**TASK DIRECTIONS:** Look through the records that follow. Copy every line containing the word "diamond".

**GIVEN RECORDS:**
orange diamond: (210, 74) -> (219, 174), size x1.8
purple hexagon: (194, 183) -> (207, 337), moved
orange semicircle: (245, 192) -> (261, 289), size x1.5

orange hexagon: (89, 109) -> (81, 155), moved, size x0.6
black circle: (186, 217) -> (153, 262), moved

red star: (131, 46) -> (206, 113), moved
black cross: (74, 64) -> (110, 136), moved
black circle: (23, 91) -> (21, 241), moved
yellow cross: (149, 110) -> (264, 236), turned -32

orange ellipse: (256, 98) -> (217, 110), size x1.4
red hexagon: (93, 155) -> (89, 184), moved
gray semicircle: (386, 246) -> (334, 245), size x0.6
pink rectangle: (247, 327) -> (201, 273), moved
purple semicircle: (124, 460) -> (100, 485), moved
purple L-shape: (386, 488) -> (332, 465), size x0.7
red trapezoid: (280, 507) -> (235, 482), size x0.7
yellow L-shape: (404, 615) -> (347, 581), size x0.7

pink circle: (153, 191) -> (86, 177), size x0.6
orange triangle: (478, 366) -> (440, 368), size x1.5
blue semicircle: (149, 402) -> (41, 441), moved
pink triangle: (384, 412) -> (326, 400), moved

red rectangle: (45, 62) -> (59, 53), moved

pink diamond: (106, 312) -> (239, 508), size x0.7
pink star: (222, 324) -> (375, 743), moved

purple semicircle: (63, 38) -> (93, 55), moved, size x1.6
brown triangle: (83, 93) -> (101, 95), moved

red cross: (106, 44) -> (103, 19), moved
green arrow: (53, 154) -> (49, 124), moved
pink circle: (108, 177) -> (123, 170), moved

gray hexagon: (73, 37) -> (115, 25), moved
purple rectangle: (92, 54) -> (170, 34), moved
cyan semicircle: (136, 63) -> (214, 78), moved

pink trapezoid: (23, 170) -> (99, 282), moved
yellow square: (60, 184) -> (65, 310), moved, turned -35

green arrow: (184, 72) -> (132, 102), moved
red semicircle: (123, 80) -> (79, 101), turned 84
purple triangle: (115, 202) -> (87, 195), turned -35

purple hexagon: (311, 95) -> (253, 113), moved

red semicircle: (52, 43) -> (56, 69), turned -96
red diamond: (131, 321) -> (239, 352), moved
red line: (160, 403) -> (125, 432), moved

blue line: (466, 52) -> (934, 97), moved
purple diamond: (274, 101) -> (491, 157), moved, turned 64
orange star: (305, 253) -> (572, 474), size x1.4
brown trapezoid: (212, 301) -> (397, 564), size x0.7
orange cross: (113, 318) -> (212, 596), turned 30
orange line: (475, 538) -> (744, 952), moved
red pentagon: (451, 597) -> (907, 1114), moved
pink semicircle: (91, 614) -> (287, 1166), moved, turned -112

**RESULT OF THIS TASK:**
orange diamond: (210, 74) -> (219, 174), size x1.8
pink diamond: (106, 312) -> (239, 508), size x0.7
red diamond: (131, 321) -> (239, 352), moved
purple diamond: (274, 101) -> (491, 157), moved, turned 64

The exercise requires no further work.